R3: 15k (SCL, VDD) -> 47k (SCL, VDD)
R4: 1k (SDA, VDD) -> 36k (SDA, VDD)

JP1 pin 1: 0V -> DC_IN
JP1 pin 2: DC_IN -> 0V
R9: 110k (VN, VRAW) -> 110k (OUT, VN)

--

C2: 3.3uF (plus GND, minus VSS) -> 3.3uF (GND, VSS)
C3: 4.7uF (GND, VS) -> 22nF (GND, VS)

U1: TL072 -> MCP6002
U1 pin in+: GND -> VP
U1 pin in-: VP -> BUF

---

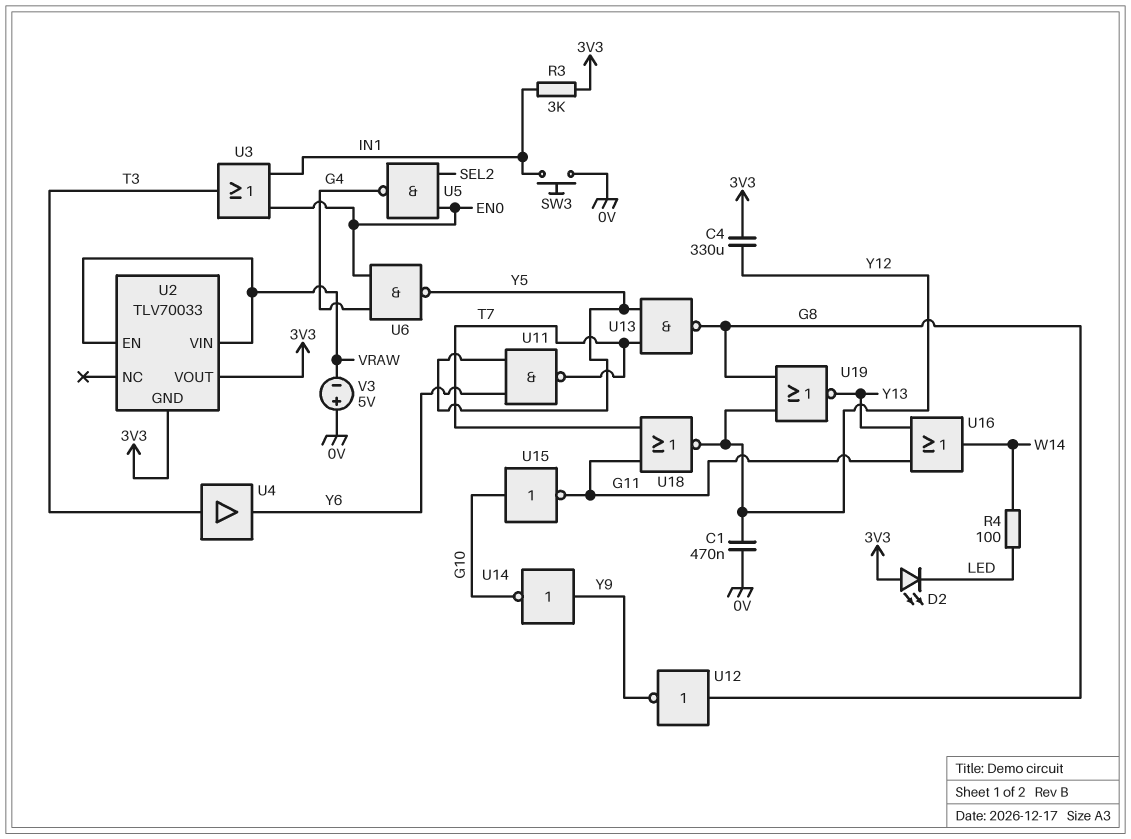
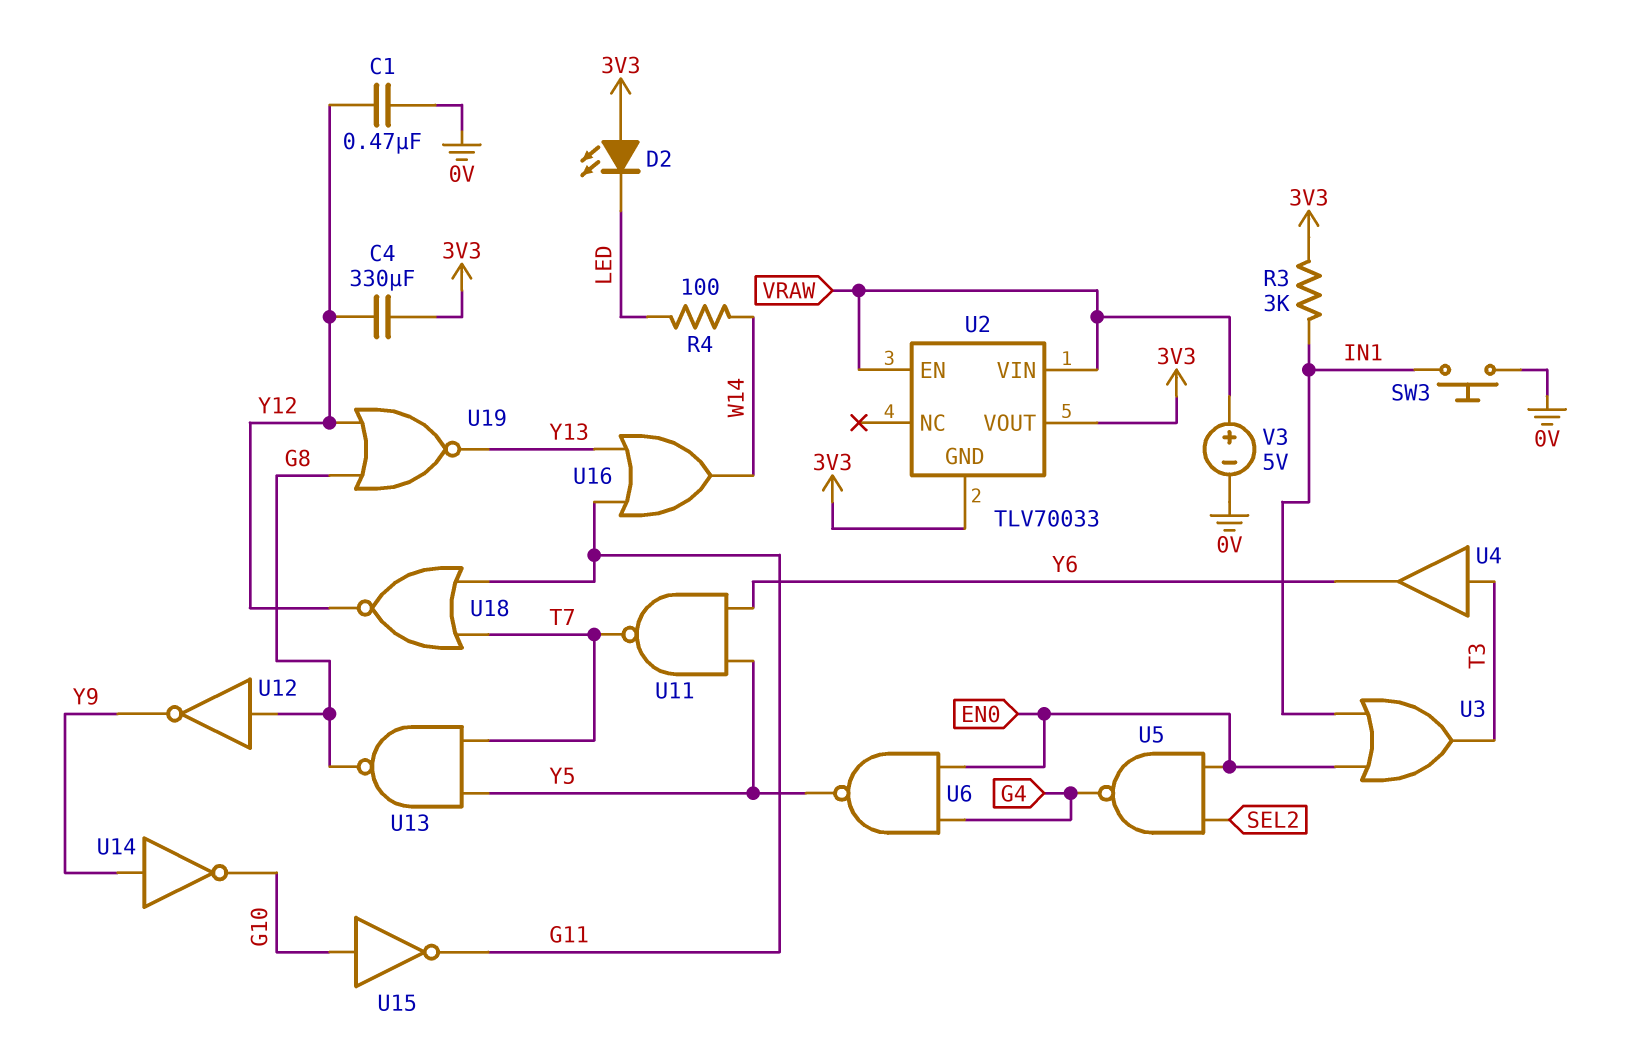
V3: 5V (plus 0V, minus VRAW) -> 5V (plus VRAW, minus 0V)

◆ **WORK TO BE COMPLETED**: Could you reproduce, exactly, every line above from the line with "R3: 15k (SCL, VDD) -> 47k (SCL, VDD)" to the line with "R9: 110k (VN, VRAW) -> 110k (OUT, VN)", and no other line? Both ends count.

◆ **WRITTEN RESPONSE**:
R3: 15k (SCL, VDD) -> 47k (SCL, VDD)
R4: 1k (SDA, VDD) -> 36k (SDA, VDD)

JP1 pin 1: 0V -> DC_IN
JP1 pin 2: DC_IN -> 0V
R9: 110k (VN, VRAW) -> 110k (OUT, VN)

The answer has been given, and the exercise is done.